Task statement
Reproduce exactly the lines below from the one containing "purple brick J13:K14" through the one containing "none -> red brick J12:K12 level 1", including both, and nothing else.

--

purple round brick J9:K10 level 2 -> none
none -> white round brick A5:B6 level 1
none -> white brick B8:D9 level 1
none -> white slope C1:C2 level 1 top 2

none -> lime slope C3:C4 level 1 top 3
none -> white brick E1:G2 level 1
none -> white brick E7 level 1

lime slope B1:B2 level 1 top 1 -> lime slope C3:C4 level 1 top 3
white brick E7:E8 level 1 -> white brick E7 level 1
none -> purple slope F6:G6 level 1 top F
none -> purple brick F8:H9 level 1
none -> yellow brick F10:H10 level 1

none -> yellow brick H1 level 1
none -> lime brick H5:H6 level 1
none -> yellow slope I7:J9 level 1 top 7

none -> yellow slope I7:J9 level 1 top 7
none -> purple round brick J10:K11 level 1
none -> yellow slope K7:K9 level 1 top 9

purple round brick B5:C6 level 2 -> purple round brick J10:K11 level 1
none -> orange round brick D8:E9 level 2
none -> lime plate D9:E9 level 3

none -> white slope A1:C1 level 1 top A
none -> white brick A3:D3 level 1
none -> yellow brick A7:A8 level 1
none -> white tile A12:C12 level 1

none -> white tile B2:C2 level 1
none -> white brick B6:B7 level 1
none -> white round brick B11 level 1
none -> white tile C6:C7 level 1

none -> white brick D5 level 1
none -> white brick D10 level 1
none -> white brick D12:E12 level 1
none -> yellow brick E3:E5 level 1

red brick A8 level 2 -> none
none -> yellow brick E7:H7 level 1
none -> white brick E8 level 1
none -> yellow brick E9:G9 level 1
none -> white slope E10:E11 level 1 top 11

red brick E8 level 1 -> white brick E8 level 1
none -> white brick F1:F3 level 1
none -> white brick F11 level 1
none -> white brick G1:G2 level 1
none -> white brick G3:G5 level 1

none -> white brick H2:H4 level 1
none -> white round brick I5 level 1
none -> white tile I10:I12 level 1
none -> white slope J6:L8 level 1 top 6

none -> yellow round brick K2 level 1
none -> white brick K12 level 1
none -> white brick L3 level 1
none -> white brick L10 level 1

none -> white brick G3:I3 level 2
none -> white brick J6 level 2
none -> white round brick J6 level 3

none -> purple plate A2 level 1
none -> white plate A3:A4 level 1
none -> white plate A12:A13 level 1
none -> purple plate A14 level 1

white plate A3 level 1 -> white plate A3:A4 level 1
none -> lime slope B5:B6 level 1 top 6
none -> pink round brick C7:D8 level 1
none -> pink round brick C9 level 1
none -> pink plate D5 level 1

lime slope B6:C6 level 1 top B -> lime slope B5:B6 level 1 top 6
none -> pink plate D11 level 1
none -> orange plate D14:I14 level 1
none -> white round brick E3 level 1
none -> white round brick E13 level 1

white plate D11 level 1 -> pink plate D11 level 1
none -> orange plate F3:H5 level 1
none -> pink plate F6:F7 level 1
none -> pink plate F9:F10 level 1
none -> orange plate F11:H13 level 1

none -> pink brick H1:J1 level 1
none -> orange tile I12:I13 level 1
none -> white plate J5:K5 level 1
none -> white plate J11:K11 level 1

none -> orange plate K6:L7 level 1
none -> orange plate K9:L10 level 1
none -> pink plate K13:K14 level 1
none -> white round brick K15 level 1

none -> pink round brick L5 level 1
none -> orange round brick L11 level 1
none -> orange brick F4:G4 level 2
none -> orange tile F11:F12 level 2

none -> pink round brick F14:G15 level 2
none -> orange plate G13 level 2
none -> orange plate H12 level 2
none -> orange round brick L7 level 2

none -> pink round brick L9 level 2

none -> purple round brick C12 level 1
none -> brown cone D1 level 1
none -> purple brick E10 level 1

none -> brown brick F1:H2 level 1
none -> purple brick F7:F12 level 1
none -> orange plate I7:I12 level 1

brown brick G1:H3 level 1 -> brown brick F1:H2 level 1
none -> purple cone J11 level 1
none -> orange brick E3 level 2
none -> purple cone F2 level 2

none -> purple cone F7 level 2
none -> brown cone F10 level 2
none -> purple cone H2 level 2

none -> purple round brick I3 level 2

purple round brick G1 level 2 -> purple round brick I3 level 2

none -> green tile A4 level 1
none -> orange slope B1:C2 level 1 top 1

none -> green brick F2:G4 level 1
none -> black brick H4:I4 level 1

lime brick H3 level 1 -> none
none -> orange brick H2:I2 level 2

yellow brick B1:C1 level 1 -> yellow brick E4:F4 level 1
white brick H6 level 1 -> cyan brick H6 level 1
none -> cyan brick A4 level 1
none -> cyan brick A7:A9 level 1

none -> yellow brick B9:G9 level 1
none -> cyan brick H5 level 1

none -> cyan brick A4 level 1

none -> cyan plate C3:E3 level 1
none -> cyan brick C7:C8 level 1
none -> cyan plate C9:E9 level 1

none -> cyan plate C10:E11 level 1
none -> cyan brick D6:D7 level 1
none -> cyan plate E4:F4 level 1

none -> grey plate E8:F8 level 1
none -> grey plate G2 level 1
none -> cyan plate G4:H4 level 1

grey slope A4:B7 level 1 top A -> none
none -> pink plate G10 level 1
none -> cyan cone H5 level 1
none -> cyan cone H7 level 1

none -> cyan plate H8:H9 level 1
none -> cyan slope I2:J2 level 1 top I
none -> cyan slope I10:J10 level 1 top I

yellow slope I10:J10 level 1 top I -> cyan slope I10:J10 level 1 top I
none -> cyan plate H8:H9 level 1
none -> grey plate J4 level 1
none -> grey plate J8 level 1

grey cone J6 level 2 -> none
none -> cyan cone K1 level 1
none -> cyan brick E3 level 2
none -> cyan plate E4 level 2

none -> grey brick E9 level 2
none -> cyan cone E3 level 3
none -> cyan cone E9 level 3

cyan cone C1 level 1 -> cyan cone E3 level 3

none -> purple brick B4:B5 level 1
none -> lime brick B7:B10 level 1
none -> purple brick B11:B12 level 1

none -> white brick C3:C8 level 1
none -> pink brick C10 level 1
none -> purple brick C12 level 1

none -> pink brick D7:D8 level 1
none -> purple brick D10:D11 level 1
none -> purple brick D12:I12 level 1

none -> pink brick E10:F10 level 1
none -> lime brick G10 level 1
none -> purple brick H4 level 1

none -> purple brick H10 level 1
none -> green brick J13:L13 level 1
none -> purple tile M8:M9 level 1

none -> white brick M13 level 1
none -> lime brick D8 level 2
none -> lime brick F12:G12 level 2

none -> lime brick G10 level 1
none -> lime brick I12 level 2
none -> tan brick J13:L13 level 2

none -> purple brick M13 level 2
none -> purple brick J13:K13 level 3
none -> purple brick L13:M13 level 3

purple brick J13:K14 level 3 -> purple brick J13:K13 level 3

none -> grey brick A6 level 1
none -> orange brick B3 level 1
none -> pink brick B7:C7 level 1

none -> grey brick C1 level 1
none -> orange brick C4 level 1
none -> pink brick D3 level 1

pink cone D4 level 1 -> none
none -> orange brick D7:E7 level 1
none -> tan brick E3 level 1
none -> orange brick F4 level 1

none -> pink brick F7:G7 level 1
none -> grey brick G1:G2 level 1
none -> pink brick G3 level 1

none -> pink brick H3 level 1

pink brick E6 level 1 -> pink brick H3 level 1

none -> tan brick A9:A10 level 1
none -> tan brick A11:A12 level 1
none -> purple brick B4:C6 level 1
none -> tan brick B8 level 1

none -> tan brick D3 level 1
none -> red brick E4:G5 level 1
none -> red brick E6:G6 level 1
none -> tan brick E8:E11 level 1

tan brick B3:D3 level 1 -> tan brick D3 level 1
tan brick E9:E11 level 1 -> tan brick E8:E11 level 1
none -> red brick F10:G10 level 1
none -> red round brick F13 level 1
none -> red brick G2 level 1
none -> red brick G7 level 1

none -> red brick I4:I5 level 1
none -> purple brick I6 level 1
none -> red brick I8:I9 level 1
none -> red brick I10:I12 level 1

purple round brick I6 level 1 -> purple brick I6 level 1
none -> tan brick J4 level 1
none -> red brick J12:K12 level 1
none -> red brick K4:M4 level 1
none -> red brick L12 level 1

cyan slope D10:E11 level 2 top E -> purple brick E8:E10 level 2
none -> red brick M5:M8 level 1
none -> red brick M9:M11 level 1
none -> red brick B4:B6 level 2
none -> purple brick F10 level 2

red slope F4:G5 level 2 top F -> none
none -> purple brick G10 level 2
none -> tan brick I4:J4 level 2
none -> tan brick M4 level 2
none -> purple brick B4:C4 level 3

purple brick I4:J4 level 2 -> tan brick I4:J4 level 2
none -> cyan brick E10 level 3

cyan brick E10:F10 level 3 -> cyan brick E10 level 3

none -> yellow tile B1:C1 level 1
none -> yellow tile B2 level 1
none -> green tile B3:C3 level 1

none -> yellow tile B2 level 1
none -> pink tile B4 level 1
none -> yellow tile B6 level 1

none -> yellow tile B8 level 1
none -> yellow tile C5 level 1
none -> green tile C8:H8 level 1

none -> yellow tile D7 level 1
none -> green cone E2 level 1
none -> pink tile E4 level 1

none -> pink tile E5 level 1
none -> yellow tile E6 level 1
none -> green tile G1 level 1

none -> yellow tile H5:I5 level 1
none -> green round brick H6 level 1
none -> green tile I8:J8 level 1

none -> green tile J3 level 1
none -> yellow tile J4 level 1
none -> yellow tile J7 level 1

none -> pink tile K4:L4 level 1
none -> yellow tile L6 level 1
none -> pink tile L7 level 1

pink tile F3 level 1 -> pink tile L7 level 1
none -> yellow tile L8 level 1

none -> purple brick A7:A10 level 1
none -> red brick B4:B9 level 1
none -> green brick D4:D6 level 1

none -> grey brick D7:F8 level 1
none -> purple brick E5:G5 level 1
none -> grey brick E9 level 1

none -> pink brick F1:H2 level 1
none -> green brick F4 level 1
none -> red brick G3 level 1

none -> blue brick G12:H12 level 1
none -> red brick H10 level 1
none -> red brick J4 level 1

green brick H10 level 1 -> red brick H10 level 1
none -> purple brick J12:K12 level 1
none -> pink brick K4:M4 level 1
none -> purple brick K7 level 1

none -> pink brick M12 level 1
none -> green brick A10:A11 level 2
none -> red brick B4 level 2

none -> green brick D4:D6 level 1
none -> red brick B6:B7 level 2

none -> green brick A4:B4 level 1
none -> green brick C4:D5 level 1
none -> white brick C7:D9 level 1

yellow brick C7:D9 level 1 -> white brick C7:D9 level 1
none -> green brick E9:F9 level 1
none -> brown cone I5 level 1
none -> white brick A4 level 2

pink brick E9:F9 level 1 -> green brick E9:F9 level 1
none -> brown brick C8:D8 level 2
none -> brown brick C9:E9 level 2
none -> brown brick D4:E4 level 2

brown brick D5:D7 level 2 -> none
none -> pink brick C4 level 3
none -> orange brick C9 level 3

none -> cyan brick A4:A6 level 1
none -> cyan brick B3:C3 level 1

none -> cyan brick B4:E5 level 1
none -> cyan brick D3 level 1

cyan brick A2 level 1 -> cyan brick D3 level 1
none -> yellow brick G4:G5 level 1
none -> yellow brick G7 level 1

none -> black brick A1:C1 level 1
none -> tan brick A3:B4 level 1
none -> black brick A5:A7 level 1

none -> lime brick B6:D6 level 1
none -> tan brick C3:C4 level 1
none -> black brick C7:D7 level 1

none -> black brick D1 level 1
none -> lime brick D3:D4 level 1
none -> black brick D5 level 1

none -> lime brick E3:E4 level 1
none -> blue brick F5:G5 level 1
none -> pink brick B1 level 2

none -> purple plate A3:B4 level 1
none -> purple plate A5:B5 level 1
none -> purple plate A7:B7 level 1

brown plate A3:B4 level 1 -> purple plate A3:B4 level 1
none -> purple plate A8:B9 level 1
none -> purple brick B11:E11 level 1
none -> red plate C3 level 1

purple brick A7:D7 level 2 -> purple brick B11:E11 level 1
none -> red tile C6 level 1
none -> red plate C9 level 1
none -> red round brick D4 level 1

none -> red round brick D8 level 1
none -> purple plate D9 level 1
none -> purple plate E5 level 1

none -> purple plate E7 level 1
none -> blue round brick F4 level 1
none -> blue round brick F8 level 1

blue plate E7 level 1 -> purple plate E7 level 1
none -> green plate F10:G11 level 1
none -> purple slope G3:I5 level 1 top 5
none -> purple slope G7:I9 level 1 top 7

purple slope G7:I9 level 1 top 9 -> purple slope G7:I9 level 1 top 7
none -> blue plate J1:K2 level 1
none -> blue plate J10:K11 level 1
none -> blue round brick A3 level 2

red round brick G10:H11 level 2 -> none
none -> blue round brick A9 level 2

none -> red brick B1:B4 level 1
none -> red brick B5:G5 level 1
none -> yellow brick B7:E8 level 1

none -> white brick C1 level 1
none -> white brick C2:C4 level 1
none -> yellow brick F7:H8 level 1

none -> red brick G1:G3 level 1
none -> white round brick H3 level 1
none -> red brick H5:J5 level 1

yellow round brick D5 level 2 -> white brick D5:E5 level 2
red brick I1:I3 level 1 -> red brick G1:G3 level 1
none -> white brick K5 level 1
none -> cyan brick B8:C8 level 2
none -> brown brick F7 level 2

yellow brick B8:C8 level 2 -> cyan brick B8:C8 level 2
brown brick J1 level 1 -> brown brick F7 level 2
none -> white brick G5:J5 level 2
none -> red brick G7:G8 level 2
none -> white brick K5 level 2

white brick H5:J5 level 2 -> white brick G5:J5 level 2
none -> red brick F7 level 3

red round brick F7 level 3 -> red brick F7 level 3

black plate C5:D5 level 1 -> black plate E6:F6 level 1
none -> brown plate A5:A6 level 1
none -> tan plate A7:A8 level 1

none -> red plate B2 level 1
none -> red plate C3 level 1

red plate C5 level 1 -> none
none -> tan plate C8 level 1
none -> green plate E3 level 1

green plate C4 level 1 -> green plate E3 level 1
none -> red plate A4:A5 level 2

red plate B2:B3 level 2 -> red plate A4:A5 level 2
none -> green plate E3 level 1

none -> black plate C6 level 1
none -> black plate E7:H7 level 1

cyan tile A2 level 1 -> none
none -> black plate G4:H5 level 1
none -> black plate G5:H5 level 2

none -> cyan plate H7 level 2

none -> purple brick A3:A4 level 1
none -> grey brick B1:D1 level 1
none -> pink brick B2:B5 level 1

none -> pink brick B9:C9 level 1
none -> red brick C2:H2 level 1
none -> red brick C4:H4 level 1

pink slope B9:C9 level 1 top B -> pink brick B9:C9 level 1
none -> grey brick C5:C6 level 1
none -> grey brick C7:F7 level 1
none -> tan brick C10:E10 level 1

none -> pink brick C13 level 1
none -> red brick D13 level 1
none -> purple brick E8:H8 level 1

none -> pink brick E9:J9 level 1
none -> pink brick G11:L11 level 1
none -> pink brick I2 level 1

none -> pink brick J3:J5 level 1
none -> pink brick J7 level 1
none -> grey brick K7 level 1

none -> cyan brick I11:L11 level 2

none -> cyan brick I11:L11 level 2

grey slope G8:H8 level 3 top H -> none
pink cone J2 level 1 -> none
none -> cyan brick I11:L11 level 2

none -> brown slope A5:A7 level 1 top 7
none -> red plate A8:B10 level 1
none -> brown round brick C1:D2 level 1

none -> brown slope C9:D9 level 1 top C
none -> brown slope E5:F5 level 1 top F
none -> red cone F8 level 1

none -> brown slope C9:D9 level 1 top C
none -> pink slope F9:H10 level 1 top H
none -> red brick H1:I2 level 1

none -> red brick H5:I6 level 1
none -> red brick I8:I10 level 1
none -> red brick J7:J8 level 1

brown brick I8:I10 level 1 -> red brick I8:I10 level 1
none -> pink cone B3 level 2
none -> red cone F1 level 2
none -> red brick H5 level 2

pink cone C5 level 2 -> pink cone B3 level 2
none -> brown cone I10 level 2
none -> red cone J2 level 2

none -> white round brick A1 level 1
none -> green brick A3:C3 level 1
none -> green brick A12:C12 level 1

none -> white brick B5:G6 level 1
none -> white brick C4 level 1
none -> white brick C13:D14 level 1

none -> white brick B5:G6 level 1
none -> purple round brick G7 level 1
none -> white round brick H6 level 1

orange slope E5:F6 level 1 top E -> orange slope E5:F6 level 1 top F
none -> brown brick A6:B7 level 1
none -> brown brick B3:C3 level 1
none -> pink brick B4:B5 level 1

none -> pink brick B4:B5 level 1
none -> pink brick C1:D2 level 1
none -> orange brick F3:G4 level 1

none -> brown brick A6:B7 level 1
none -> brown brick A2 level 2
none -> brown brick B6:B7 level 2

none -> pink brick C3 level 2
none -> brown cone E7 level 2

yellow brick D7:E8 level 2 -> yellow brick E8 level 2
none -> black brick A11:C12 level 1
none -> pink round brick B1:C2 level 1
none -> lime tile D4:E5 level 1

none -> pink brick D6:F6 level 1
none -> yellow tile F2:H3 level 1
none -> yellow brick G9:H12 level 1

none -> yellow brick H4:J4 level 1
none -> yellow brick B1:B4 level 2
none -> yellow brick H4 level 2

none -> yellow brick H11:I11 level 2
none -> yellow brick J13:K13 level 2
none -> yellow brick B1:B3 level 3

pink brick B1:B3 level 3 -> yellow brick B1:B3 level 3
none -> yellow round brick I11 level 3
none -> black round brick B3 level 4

--

Output of the task
purple brick J13:K14 level 3 -> purple brick J13:K13 level 3

none -> grey brick A6 level 1
none -> orange brick B3 level 1
none -> pink brick B7:C7 level 1

none -> grey brick C1 level 1
none -> orange brick C4 level 1
none -> pink brick D3 level 1

pink cone D4 level 1 -> none
none -> orange brick D7:E7 level 1
none -> tan brick E3 level 1
none -> orange brick F4 level 1

none -> pink brick F7:G7 level 1
none -> grey brick G1:G2 level 1
none -> pink brick G3 level 1

none -> pink brick H3 level 1

pink brick E6 level 1 -> pink brick H3 level 1

none -> tan brick A9:A10 level 1
none -> tan brick A11:A12 level 1
none -> purple brick B4:C6 level 1
none -> tan brick B8 level 1

none -> tan brick D3 level 1
none -> red brick E4:G5 level 1
none -> red brick E6:G6 level 1
none -> tan brick E8:E11 level 1

tan brick B3:D3 level 1 -> tan brick D3 level 1
tan brick E9:E11 level 1 -> tan brick E8:E11 level 1
none -> red brick F10:G10 level 1
none -> red round brick F13 level 1
none -> red brick G2 level 1
none -> red brick G7 level 1

none -> red brick I4:I5 level 1
none -> purple brick I6 level 1
none -> red brick I8:I9 level 1
none -> red brick I10:I12 level 1

purple round brick I6 level 1 -> purple brick I6 level 1
none -> tan brick J4 level 1
none -> red brick J12:K12 level 1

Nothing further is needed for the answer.